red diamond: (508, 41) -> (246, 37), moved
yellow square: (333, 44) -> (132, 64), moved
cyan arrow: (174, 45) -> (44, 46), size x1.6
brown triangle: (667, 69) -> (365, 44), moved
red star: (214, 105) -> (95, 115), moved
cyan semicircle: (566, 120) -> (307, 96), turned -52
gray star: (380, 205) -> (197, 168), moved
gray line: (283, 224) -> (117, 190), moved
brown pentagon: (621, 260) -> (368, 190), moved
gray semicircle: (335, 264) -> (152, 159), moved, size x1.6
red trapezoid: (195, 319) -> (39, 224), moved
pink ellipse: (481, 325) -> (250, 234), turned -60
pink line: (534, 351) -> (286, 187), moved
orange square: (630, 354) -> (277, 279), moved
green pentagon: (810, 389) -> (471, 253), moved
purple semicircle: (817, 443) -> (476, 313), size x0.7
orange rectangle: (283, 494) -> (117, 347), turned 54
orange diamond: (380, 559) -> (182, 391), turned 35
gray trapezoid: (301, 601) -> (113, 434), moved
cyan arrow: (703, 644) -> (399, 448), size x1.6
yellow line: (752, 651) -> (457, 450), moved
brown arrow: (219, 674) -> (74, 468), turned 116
---
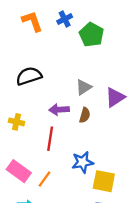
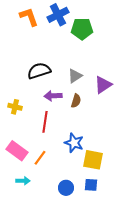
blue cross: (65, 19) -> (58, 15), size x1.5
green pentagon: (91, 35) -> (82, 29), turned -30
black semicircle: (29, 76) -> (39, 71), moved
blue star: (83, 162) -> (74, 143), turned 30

■ **Exercise objective**:
Extract from the records above the lines from the one containing "gray semicircle: (335, 264)" to the one containing "green pentagon: (810, 389)", both lines included, exactly as they appear and with nothing else.

■ **Exercise response**:
gray semicircle: (335, 264) -> (152, 159), moved, size x1.6
red trapezoid: (195, 319) -> (39, 224), moved
pink ellipse: (481, 325) -> (250, 234), turned -60
pink line: (534, 351) -> (286, 187), moved
orange square: (630, 354) -> (277, 279), moved
green pentagon: (810, 389) -> (471, 253), moved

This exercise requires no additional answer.